-- Start --

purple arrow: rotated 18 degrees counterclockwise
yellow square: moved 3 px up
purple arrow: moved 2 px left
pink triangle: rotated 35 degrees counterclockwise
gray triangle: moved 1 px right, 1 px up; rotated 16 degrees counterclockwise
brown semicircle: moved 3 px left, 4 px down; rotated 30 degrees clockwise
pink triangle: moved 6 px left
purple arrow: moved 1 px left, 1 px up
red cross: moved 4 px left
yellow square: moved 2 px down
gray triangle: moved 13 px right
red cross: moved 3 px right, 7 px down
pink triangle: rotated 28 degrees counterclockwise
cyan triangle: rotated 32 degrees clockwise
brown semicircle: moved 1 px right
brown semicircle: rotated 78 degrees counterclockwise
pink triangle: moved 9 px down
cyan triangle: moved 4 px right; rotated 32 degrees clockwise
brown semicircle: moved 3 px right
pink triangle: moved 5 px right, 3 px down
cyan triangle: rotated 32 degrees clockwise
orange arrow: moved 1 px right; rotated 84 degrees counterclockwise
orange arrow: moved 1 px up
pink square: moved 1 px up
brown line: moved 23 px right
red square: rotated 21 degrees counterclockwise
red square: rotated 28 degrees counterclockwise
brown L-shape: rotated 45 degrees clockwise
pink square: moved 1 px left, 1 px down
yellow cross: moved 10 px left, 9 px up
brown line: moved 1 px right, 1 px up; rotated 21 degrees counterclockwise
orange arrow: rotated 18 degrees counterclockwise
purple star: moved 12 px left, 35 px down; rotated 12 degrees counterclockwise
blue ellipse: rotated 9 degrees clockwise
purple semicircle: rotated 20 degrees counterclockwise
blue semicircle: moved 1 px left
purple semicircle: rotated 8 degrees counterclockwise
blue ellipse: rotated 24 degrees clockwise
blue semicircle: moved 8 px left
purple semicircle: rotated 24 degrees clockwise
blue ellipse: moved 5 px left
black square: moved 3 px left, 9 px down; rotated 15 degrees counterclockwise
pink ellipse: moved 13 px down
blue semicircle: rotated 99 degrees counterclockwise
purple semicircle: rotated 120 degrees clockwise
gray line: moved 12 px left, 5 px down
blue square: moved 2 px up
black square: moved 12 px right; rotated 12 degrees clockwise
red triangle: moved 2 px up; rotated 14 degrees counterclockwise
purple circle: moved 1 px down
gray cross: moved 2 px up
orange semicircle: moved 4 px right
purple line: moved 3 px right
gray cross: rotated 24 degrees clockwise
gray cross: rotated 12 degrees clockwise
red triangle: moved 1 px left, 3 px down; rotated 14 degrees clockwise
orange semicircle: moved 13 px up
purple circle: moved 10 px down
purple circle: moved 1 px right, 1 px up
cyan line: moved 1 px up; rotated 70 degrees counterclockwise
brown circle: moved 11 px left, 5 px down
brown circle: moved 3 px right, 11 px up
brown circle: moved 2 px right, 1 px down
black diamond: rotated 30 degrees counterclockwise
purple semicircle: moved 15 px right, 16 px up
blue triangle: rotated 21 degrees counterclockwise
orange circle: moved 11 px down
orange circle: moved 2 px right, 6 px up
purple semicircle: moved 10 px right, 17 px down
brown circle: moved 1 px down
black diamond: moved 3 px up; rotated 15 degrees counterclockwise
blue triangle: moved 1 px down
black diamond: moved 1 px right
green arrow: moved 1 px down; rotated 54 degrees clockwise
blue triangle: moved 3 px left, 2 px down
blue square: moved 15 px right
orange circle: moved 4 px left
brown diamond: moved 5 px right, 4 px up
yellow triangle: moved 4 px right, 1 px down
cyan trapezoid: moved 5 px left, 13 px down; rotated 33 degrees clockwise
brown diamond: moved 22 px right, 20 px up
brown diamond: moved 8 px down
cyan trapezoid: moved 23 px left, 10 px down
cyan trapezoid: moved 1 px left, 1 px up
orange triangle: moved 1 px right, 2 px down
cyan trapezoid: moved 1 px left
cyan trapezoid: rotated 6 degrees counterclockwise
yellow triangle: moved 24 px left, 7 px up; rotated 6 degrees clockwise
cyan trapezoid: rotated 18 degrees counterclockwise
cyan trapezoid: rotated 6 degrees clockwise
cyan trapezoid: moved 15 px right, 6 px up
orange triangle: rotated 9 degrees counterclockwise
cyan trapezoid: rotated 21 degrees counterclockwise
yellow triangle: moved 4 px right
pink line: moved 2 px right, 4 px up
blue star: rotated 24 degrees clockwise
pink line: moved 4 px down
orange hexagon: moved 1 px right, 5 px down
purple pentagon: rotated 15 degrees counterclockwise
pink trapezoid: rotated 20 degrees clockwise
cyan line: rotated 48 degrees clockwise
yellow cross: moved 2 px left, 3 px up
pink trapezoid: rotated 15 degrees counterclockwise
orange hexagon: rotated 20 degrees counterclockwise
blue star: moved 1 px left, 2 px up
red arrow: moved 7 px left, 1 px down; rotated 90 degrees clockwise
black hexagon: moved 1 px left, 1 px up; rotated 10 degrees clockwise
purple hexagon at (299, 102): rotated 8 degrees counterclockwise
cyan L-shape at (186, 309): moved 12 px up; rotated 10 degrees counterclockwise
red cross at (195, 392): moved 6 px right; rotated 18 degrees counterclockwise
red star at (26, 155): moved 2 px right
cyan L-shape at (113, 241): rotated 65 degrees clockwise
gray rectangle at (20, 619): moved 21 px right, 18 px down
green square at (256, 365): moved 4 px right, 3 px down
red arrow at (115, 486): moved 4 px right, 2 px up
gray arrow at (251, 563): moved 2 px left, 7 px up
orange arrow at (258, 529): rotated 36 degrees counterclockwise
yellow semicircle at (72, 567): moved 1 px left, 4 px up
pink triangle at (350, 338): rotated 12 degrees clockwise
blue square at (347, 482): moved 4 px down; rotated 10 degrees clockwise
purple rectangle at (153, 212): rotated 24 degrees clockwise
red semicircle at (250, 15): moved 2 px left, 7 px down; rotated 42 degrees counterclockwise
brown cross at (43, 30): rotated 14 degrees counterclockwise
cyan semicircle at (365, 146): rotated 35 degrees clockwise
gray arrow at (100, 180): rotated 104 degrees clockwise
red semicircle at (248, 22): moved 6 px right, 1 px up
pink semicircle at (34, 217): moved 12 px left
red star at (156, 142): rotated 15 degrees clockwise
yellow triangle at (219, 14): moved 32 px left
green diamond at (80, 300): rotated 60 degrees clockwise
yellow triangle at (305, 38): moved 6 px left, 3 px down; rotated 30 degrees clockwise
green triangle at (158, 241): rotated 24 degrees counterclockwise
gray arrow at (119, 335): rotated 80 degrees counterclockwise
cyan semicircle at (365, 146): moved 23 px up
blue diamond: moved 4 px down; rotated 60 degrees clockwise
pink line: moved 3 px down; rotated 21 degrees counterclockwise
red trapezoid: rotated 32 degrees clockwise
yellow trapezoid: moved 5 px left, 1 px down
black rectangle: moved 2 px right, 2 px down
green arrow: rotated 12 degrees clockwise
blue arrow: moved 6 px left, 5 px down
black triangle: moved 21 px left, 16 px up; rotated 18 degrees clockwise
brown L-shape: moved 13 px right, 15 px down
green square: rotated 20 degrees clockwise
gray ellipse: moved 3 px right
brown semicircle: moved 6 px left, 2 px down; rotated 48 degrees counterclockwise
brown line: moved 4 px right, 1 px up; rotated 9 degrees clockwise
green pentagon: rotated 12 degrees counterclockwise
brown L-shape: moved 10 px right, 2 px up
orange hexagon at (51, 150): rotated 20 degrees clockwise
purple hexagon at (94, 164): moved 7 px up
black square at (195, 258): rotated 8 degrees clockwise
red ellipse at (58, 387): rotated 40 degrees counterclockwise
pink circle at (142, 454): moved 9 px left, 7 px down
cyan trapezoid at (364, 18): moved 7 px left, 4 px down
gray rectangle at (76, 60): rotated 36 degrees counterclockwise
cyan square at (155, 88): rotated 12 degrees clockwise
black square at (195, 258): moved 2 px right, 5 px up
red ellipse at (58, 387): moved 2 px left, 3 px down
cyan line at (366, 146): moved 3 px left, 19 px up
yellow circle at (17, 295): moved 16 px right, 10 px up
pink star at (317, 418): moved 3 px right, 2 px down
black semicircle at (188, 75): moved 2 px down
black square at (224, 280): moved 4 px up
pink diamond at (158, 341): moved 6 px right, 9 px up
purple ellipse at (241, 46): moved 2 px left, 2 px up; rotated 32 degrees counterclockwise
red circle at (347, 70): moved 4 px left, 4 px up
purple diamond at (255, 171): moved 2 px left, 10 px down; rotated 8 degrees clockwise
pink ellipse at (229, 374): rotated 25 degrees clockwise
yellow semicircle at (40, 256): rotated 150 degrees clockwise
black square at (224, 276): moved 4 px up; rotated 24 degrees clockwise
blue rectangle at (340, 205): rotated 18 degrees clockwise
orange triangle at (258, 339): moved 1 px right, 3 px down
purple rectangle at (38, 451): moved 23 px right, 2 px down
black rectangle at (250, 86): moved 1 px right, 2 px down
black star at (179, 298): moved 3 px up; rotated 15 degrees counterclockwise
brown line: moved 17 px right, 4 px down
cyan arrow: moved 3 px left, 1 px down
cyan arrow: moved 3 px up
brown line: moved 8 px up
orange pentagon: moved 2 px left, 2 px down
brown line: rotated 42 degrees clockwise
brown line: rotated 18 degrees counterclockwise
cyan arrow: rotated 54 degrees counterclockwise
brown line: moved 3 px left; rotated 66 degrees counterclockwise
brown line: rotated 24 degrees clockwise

-- End --

#### SHORT EXERCISE:
Change "purple arrow" to "violet arrow" in the part of the records that opens with the first line and closes with the line containing "red cross: moved 4 px left". Give back only those lines, with everything else unchanged.

#### SOLUTION TO THIS PROBLEM:
violet arrow: rotated 18 degrees counterclockwise
yellow square: moved 3 px up
violet arrow: moved 2 px left
pink triangle: rotated 35 degrees counterclockwise
gray triangle: moved 1 px right, 1 px up; rotated 16 degrees counterclockwise
brown semicircle: moved 3 px left, 4 px down; rotated 30 degrees clockwise
pink triangle: moved 6 px left
violet arrow: moved 1 px left, 1 px up
red cross: moved 4 px left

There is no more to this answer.